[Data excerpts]
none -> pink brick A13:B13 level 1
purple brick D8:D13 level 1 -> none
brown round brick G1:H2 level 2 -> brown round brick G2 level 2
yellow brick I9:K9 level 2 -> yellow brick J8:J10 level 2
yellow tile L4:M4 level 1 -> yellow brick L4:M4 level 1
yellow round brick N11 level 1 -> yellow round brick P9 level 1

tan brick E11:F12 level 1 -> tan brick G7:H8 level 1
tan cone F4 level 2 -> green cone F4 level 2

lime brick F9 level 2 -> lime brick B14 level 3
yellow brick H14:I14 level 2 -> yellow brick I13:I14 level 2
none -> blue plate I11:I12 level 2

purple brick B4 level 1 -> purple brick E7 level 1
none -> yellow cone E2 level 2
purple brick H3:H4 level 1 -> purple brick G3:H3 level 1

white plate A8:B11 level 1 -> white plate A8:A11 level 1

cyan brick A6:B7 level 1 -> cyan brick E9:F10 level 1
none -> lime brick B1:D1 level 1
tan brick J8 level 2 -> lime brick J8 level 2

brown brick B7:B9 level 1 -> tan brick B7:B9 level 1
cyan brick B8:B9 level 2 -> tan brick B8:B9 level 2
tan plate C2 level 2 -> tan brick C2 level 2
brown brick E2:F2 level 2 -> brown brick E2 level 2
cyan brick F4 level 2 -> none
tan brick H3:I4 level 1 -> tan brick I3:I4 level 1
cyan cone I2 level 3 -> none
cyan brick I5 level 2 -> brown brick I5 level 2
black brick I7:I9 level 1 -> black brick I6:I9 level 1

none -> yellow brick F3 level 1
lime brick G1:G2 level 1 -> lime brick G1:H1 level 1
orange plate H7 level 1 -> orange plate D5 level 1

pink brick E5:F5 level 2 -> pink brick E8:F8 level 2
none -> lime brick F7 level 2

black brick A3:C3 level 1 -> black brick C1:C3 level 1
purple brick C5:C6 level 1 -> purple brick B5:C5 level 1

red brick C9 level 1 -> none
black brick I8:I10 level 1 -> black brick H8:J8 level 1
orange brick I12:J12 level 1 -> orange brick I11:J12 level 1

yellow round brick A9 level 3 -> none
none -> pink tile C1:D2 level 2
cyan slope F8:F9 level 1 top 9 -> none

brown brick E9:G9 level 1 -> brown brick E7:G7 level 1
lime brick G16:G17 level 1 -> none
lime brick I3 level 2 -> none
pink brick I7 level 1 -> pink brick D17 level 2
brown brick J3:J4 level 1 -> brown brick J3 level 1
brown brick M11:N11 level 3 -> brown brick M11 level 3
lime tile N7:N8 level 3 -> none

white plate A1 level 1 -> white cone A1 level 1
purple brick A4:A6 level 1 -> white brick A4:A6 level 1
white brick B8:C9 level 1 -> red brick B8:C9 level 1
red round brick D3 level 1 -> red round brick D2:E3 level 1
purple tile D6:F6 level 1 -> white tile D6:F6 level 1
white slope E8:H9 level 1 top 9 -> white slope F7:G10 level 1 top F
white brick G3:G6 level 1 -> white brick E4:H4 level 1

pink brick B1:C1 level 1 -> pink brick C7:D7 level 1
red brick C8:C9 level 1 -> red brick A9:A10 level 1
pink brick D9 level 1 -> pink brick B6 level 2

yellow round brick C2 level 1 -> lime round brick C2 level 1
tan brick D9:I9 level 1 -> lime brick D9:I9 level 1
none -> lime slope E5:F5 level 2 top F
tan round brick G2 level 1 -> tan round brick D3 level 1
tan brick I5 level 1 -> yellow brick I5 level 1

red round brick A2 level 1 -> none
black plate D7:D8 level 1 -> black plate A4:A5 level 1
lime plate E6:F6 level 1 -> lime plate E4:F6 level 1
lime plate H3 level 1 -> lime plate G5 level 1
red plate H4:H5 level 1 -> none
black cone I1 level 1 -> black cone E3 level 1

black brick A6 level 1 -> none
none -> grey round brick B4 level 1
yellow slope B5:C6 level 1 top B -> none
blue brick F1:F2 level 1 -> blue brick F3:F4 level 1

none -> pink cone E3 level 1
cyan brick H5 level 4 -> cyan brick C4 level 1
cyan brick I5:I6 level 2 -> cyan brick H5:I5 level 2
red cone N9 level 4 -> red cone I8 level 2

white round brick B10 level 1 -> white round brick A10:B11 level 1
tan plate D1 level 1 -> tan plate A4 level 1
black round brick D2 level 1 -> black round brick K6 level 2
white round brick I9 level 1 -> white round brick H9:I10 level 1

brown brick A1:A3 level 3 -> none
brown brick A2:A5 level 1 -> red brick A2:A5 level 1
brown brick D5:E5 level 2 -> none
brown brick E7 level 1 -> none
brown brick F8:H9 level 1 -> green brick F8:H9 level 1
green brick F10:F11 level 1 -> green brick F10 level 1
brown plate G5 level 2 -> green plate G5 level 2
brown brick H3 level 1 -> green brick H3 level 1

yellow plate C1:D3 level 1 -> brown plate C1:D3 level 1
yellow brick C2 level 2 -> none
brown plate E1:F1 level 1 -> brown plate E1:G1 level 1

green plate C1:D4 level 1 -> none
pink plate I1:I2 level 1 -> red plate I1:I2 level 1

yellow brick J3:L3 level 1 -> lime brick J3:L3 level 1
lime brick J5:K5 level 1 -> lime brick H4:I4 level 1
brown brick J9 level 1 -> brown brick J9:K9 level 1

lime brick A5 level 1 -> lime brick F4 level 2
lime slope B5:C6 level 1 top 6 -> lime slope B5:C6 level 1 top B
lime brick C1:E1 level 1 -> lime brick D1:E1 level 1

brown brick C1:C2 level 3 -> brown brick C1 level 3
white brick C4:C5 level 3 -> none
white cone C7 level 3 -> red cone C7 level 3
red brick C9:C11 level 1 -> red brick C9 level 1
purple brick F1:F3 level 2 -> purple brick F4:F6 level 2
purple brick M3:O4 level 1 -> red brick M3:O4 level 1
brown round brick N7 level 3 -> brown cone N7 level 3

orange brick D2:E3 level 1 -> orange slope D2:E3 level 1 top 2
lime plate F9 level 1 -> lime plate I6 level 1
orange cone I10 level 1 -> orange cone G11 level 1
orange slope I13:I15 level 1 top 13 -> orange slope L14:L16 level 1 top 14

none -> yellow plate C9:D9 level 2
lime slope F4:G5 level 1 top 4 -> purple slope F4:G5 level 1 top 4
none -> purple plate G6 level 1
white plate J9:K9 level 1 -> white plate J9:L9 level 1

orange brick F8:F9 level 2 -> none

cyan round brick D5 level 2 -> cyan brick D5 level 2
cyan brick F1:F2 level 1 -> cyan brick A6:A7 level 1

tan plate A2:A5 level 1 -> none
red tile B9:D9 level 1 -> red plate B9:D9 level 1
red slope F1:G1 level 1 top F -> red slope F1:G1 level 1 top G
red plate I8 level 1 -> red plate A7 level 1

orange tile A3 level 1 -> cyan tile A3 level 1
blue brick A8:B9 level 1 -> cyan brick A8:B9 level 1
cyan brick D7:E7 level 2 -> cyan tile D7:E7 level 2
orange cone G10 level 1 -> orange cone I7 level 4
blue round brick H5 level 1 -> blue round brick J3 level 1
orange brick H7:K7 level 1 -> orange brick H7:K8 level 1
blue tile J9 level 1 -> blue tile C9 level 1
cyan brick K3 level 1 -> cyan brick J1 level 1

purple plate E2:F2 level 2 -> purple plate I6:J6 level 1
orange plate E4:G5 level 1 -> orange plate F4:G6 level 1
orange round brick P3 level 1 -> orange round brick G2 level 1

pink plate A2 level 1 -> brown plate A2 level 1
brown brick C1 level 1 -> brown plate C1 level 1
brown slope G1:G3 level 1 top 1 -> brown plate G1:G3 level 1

• **What is expected**
Return the entries above exactly as they were written.

• **Your solution**
none -> pink brick A13:B13 level 1
purple brick D8:D13 level 1 -> none
brown round brick G1:H2 level 2 -> brown round brick G2 level 2
yellow brick I9:K9 level 2 -> yellow brick J8:J10 level 2
yellow tile L4:M4 level 1 -> yellow brick L4:M4 level 1
yellow round brick N11 level 1 -> yellow round brick P9 level 1

tan brick E11:F12 level 1 -> tan brick G7:H8 level 1
tan cone F4 level 2 -> green cone F4 level 2

lime brick F9 level 2 -> lime brick B14 level 3
yellow brick H14:I14 level 2 -> yellow brick I13:I14 level 2
none -> blue plate I11:I12 level 2

purple brick B4 level 1 -> purple brick E7 level 1
none -> yellow cone E2 level 2
purple brick H3:H4 level 1 -> purple brick G3:H3 level 1

white plate A8:B11 level 1 -> white plate A8:A11 level 1

cyan brick A6:B7 level 1 -> cyan brick E9:F10 level 1
none -> lime brick B1:D1 level 1
tan brick J8 level 2 -> lime brick J8 level 2

brown brick B7:B9 level 1 -> tan brick B7:B9 level 1
cyan brick B8:B9 level 2 -> tan brick B8:B9 level 2
tan plate C2 level 2 -> tan brick C2 level 2
brown brick E2:F2 level 2 -> brown brick E2 level 2
cyan brick F4 level 2 -> none
tan brick H3:I4 level 1 -> tan brick I3:I4 level 1
cyan cone I2 level 3 -> none
cyan brick I5 level 2 -> brown brick I5 level 2
black brick I7:I9 level 1 -> black brick I6:I9 level 1

none -> yellow brick F3 level 1
lime brick G1:G2 level 1 -> lime brick G1:H1 level 1
orange plate H7 level 1 -> orange plate D5 level 1

pink brick E5:F5 level 2 -> pink brick E8:F8 level 2
none -> lime brick F7 level 2

black brick A3:C3 level 1 -> black brick C1:C3 level 1
purple brick C5:C6 level 1 -> purple brick B5:C5 level 1

red brick C9 level 1 -> none
black brick I8:I10 level 1 -> black brick H8:J8 level 1
orange brick I12:J12 level 1 -> orange brick I11:J12 level 1

yellow round brick A9 level 3 -> none
none -> pink tile C1:D2 level 2
cyan slope F8:F9 level 1 top 9 -> none

brown brick E9:G9 level 1 -> brown brick E7:G7 level 1
lime brick G16:G17 level 1 -> none
lime brick I3 level 2 -> none
pink brick I7 level 1 -> pink brick D17 level 2
brown brick J3:J4 level 1 -> brown brick J3 level 1
brown brick M11:N11 level 3 -> brown brick M11 level 3
lime tile N7:N8 level 3 -> none

white plate A1 level 1 -> white cone A1 level 1
purple brick A4:A6 level 1 -> white brick A4:A6 level 1
white brick B8:C9 level 1 -> red brick B8:C9 level 1
red round brick D3 level 1 -> red round brick D2:E3 level 1
purple tile D6:F6 level 1 -> white tile D6:F6 level 1
white slope E8:H9 level 1 top 9 -> white slope F7:G10 level 1 top F
white brick G3:G6 level 1 -> white brick E4:H4 level 1

pink brick B1:C1 level 1 -> pink brick C7:D7 level 1
red brick C8:C9 level 1 -> red brick A9:A10 level 1
pink brick D9 level 1 -> pink brick B6 level 2

yellow round brick C2 level 1 -> lime round brick C2 level 1
tan brick D9:I9 level 1 -> lime brick D9:I9 level 1
none -> lime slope E5:F5 level 2 top F
tan round brick G2 level 1 -> tan round brick D3 level 1
tan brick I5 level 1 -> yellow brick I5 level 1

red round brick A2 level 1 -> none
black plate D7:D8 level 1 -> black plate A4:A5 level 1
lime plate E6:F6 level 1 -> lime plate E4:F6 level 1
lime plate H3 level 1 -> lime plate G5 level 1
red plate H4:H5 level 1 -> none
black cone I1 level 1 -> black cone E3 level 1

black brick A6 level 1 -> none
none -> grey round brick B4 level 1
yellow slope B5:C6 level 1 top B -> none
blue brick F1:F2 level 1 -> blue brick F3:F4 level 1

none -> pink cone E3 level 1
cyan brick H5 level 4 -> cyan brick C4 level 1
cyan brick I5:I6 level 2 -> cyan brick H5:I5 level 2
red cone N9 level 4 -> red cone I8 level 2

white round brick B10 level 1 -> white round brick A10:B11 level 1
tan plate D1 level 1 -> tan plate A4 level 1
black round brick D2 level 1 -> black round brick K6 level 2
white round brick I9 level 1 -> white round brick H9:I10 level 1

brown brick A1:A3 level 3 -> none
brown brick A2:A5 level 1 -> red brick A2:A5 level 1
brown brick D5:E5 level 2 -> none
brown brick E7 level 1 -> none
brown brick F8:H9 level 1 -> green brick F8:H9 level 1
green brick F10:F11 level 1 -> green brick F10 level 1
brown plate G5 level 2 -> green plate G5 level 2
brown brick H3 level 1 -> green brick H3 level 1

yellow plate C1:D3 level 1 -> brown plate C1:D3 level 1
yellow brick C2 level 2 -> none
brown plate E1:F1 level 1 -> brown plate E1:G1 level 1

green plate C1:D4 level 1 -> none
pink plate I1:I2 level 1 -> red plate I1:I2 level 1

yellow brick J3:L3 level 1 -> lime brick J3:L3 level 1
lime brick J5:K5 level 1 -> lime brick H4:I4 level 1
brown brick J9 level 1 -> brown brick J9:K9 level 1

lime brick A5 level 1 -> lime brick F4 level 2
lime slope B5:C6 level 1 top 6 -> lime slope B5:C6 level 1 top B
lime brick C1:E1 level 1 -> lime brick D1:E1 level 1

brown brick C1:C2 level 3 -> brown brick C1 level 3
white brick C4:C5 level 3 -> none
white cone C7 level 3 -> red cone C7 level 3
red brick C9:C11 level 1 -> red brick C9 level 1
purple brick F1:F3 level 2 -> purple brick F4:F6 level 2
purple brick M3:O4 level 1 -> red brick M3:O4 level 1
brown round brick N7 level 3 -> brown cone N7 level 3

orange brick D2:E3 level 1 -> orange slope D2:E3 level 1 top 2
lime plate F9 level 1 -> lime plate I6 level 1
orange cone I10 level 1 -> orange cone G11 level 1
orange slope I13:I15 level 1 top 13 -> orange slope L14:L16 level 1 top 14

none -> yellow plate C9:D9 level 2
lime slope F4:G5 level 1 top 4 -> purple slope F4:G5 level 1 top 4
none -> purple plate G6 level 1
white plate J9:K9 level 1 -> white plate J9:L9 level 1

orange brick F8:F9 level 2 -> none

cyan round brick D5 level 2 -> cyan brick D5 level 2
cyan brick F1:F2 level 1 -> cyan brick A6:A7 level 1

tan plate A2:A5 level 1 -> none
red tile B9:D9 level 1 -> red plate B9:D9 level 1
red slope F1:G1 level 1 top F -> red slope F1:G1 level 1 top G
red plate I8 level 1 -> red plate A7 level 1

orange tile A3 level 1 -> cyan tile A3 level 1
blue brick A8:B9 level 1 -> cyan brick A8:B9 level 1
cyan brick D7:E7 level 2 -> cyan tile D7:E7 level 2
orange cone G10 level 1 -> orange cone I7 level 4
blue round brick H5 level 1 -> blue round brick J3 level 1
orange brick H7:K7 level 1 -> orange brick H7:K8 level 1
blue tile J9 level 1 -> blue tile C9 level 1
cyan brick K3 level 1 -> cyan brick J1 level 1

purple plate E2:F2 level 2 -> purple plate I6:J6 level 1
orange plate E4:G5 level 1 -> orange plate F4:G6 level 1
orange round brick P3 level 1 -> orange round brick G2 level 1

pink plate A2 level 1 -> brown plate A2 level 1
brown brick C1 level 1 -> brown plate C1 level 1
brown slope G1:G3 level 1 top 1 -> brown plate G1:G3 level 1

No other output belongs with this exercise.